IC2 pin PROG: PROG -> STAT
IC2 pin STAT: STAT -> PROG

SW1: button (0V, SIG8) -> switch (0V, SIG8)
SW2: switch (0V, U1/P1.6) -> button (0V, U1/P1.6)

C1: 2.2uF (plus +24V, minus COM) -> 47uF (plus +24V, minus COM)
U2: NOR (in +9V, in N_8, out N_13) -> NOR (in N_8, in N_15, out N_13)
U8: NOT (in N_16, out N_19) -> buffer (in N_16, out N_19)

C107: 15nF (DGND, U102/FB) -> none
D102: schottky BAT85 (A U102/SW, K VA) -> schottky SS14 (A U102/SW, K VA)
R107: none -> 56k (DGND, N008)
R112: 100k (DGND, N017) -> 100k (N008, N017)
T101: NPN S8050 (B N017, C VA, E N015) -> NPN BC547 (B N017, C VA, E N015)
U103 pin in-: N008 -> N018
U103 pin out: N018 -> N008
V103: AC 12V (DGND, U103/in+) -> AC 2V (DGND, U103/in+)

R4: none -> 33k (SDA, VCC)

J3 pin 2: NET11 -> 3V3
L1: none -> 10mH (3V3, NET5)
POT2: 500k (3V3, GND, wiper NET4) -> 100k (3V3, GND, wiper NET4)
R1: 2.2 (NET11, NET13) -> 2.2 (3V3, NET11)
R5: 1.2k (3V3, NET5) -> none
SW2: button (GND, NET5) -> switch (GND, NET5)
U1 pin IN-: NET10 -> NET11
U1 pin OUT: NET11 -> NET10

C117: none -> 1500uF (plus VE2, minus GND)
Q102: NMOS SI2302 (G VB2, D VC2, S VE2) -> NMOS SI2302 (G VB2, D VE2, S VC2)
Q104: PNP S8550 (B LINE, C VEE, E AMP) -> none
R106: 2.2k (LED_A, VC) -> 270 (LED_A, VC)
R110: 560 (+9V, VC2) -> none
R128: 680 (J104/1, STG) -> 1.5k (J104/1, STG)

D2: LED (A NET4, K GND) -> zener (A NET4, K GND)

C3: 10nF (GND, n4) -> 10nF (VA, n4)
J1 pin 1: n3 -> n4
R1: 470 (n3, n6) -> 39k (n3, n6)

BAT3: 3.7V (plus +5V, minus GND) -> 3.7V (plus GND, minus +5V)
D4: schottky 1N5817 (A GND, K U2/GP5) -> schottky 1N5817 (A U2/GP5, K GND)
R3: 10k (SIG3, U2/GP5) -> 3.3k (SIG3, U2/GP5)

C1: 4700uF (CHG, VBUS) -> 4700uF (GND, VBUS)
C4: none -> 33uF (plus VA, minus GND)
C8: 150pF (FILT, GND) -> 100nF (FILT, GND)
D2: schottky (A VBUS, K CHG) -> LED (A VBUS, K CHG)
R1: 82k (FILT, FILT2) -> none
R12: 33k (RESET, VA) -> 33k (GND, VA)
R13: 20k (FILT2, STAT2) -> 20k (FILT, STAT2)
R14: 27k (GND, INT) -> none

----

Retrieve each line of the data in which the word "switch" can be found.

Response to the exercise:
SW1: button (0V, SIG8) -> switch (0V, SIG8)
SW2: switch (0V, U1/P1.6) -> button (0V, U1/P1.6)
SW2: button (GND, NET5) -> switch (GND, NET5)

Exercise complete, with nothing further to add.